*** DATA TO EXAMINE

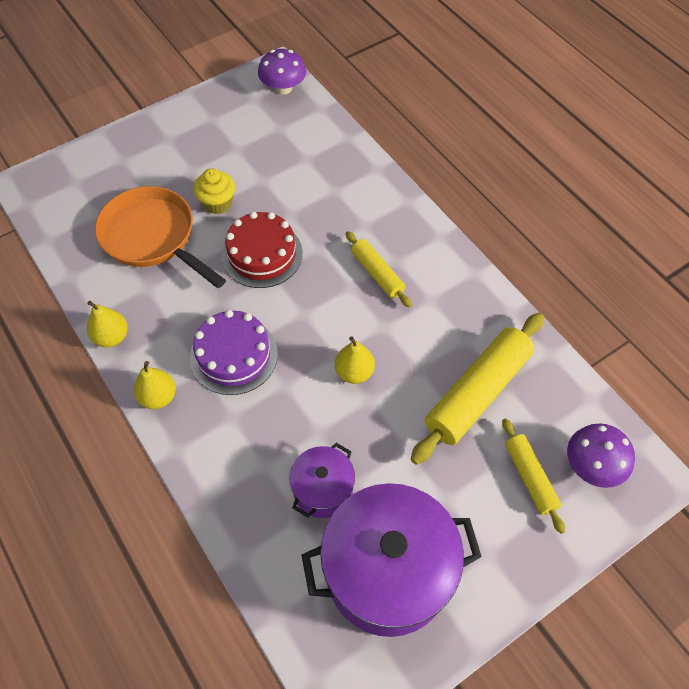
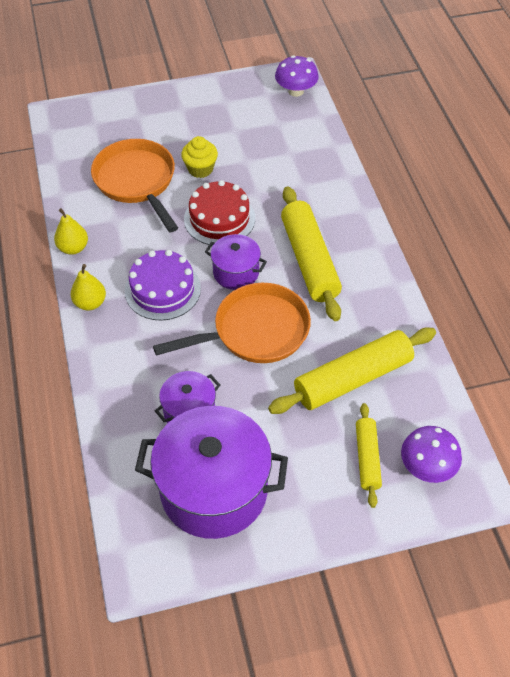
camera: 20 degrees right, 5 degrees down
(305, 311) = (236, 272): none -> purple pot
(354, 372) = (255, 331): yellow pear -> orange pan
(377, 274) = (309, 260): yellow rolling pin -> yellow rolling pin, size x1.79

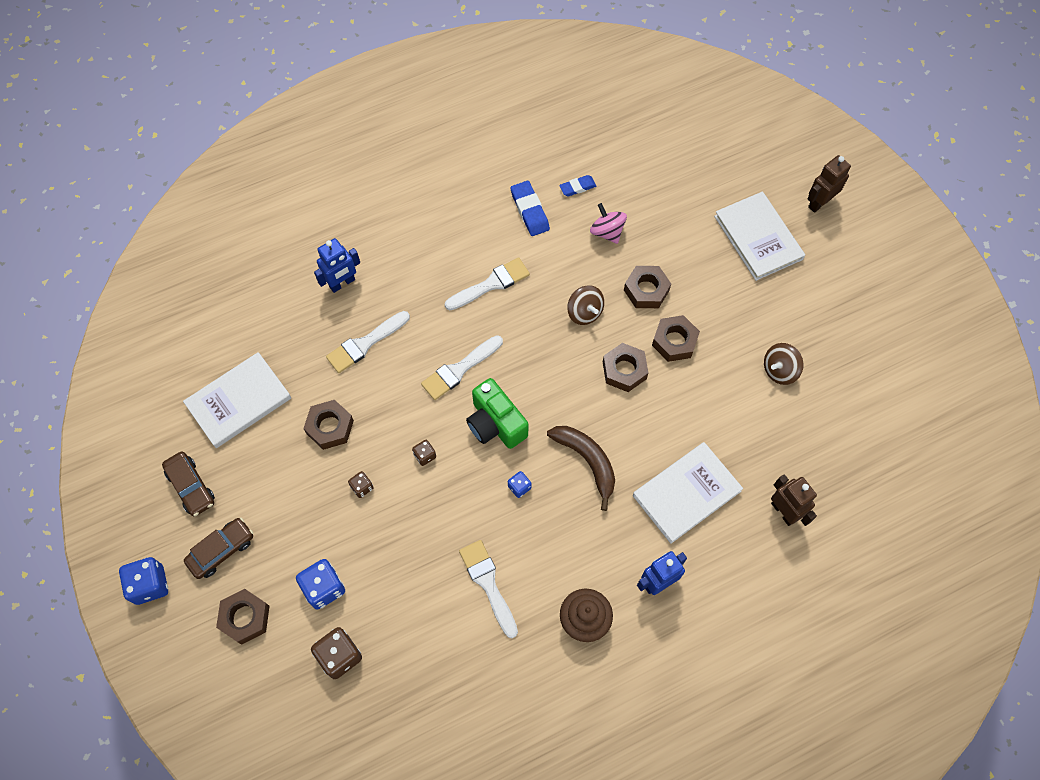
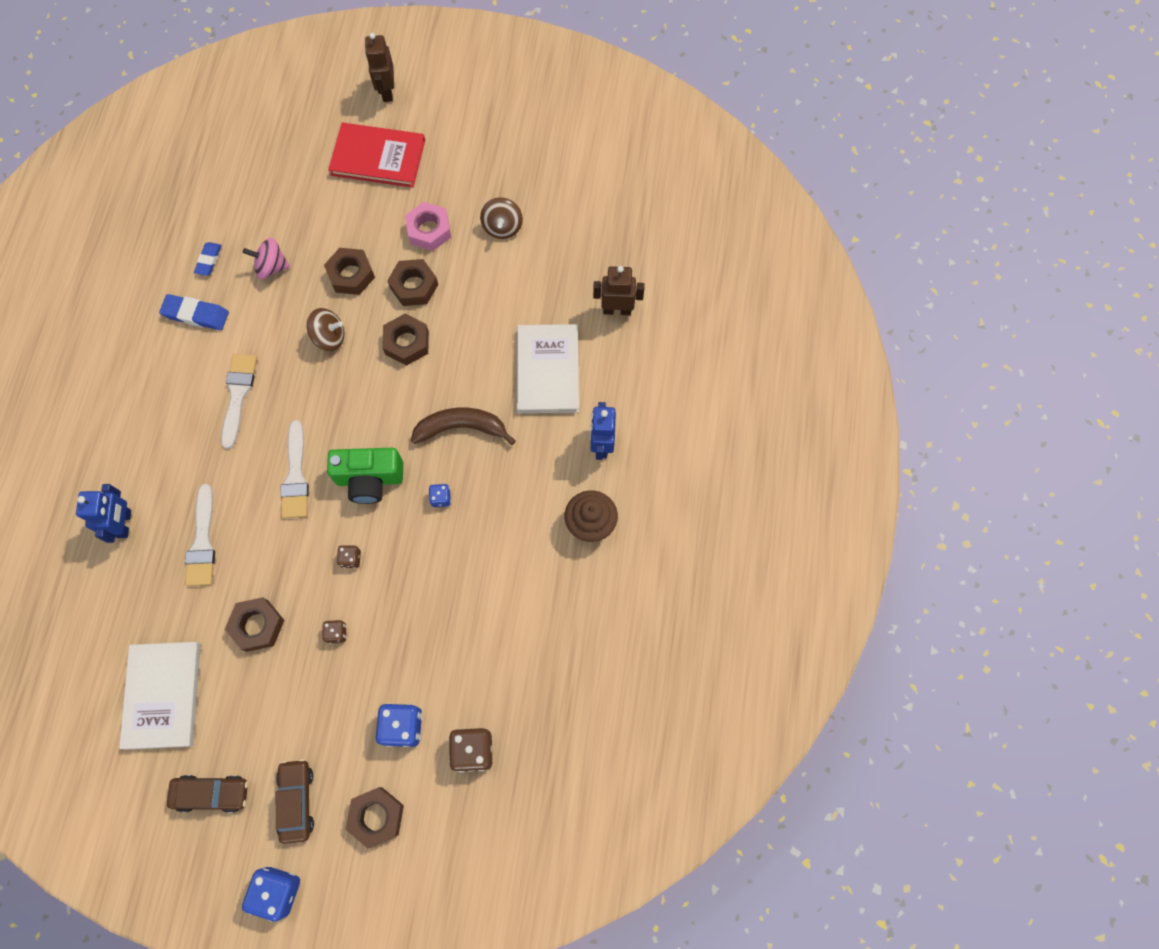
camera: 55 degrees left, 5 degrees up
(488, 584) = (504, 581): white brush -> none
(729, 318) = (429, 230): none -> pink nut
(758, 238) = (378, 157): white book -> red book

******

• [THE TASK]: From the line containing "(354, 372) = (255, 331): yellow" down to the end of the data above, reproduce each line exactly; no pictures.

• [ANSWER SPACE]:
(354, 372) = (255, 331): yellow pear -> orange pan
(377, 274) = (309, 260): yellow rolling pin -> yellow rolling pin, size x1.79

camera: 55 degrees left, 5 degrees up
(488, 584) = (504, 581): white brush -> none
(729, 318) = (429, 230): none -> pink nut
(758, 238) = (378, 157): white book -> red book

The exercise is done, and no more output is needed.